YOUR INSTRUCTIONS: Count the lines in the entries that contain the string "tuplet", and give only that number.

EXERCISE INPUT:
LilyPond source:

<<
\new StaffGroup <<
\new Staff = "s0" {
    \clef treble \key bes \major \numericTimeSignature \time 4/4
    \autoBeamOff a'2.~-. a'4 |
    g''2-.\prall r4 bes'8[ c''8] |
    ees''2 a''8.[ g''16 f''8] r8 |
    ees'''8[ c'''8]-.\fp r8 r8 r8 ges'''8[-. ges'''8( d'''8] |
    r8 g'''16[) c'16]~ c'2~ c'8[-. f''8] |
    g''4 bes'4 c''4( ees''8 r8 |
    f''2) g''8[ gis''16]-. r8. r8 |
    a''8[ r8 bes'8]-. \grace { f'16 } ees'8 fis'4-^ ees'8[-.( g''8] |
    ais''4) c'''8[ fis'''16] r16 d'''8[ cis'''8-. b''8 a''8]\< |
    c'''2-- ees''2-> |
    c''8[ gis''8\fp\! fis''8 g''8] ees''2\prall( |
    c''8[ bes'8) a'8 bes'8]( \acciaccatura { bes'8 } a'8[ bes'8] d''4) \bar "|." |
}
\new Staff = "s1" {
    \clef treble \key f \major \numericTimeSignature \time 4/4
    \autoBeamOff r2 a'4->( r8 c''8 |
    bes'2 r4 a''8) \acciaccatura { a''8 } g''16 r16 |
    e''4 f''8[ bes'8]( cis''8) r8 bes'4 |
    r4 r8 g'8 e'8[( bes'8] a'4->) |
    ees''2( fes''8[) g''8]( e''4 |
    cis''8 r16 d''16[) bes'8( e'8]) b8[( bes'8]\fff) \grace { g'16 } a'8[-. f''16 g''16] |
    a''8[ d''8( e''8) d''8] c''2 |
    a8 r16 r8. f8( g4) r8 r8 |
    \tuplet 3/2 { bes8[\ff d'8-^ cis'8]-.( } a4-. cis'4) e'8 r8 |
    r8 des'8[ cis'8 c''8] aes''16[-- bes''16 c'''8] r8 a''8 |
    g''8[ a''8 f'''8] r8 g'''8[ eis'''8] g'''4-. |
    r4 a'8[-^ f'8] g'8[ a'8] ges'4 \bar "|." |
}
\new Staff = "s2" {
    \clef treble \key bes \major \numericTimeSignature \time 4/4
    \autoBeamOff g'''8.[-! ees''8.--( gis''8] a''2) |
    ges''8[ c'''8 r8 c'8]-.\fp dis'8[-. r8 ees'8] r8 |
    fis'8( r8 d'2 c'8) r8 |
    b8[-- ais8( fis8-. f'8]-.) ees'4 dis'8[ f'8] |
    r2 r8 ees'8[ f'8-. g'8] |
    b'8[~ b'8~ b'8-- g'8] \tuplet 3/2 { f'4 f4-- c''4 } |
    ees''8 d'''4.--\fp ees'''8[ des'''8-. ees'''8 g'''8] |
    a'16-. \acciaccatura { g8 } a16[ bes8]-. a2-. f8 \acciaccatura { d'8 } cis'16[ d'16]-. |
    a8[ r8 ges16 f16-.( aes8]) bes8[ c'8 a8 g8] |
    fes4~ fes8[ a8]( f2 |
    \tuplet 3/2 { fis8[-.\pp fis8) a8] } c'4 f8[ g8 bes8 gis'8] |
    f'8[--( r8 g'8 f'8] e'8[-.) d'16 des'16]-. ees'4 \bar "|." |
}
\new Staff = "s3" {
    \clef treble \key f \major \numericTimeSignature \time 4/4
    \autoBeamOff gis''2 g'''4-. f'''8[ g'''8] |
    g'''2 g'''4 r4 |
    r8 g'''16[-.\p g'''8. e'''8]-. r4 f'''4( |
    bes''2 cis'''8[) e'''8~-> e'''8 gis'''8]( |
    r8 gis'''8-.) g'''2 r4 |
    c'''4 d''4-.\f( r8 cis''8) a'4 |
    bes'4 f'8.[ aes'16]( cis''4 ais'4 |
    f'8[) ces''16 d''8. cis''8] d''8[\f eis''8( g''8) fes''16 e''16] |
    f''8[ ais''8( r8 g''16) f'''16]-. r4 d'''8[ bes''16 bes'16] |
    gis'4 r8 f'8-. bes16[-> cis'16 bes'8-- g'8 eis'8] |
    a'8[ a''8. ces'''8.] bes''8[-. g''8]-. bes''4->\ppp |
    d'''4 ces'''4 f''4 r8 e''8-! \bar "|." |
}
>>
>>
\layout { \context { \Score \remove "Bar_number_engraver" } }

EXERCISE SOLUTION: 3